* _TASK PROMPT_
Please copy the records below word for word, leaving out the pictures.

Rows from the dataset:
────────────────────────────────────────

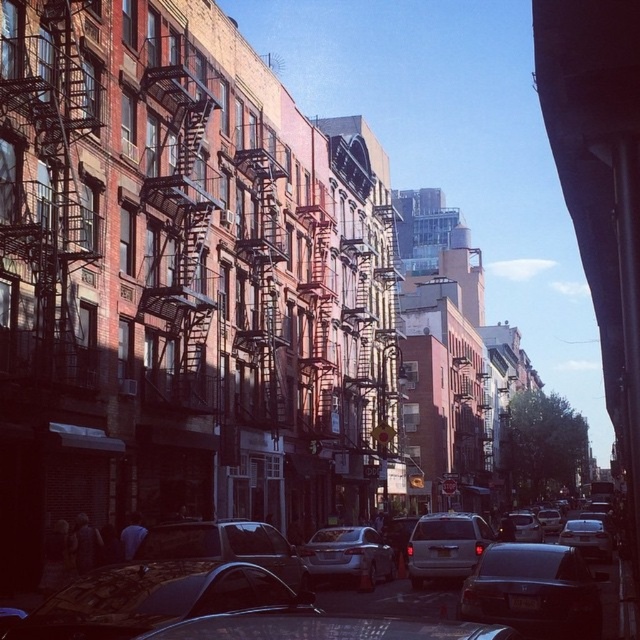
Question: Is satin silver sedan at lower right to the right of metallic silver sedan at center from the viewer's perspective?

Choices:
 (A) yes
 (B) no

Answer: (A)

Question: Which is farther from the satin silver sedan at lower right?

Choices:
 (A) shiny black car at lower left
 (B) satin silver sedan at center

Answer: (A)

Question: Does shiny black sedan at center appear on the right side of satin silver sedan at lower right?

Choices:
 (A) yes
 (B) no

Answer: (B)

Question: Does satin silver suv at center lie behind satin silver sedan at center?

Choices:
 (A) no
 (B) yes

Answer: (B)

Question: Which of the following is the closest to the observer?

Choices:
 (A) (445, 547)
 (B) (305, 548)

Answer: (A)

Question: Which of the following is the closest to the observer?

Choices:
 (A) satin silver sedan at lower right
 (B) satin silver suv at center
 (C) shiny silver sedan at center

Answer: (C)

────────────────────────────────────────

* _COMPLETED TASK_
Question: Is satin silver sedan at lower right to the right of metallic silver sedan at center from the viewer's perspective?

Choices:
 (A) yes
 (B) no

Answer: (A)

Question: Which is farther from the satin silver sedan at lower right?

Choices:
 (A) shiny black car at lower left
 (B) satin silver sedan at center

Answer: (A)

Question: Does shiny black sedan at center appear on the right side of satin silver sedan at lower right?

Choices:
 (A) yes
 (B) no

Answer: (B)

Question: Does satin silver suv at center lie behind satin silver sedan at center?

Choices:
 (A) no
 (B) yes

Answer: (B)

Question: Which of the following is the closest to the observer?

Choices:
 (A) (445, 547)
 (B) (305, 548)

Answer: (A)

Question: Which of the following is the closest to the observer?

Choices:
 (A) satin silver sedan at lower right
 (B) satin silver suv at center
 (C) shiny silver sedan at center

Answer: (C)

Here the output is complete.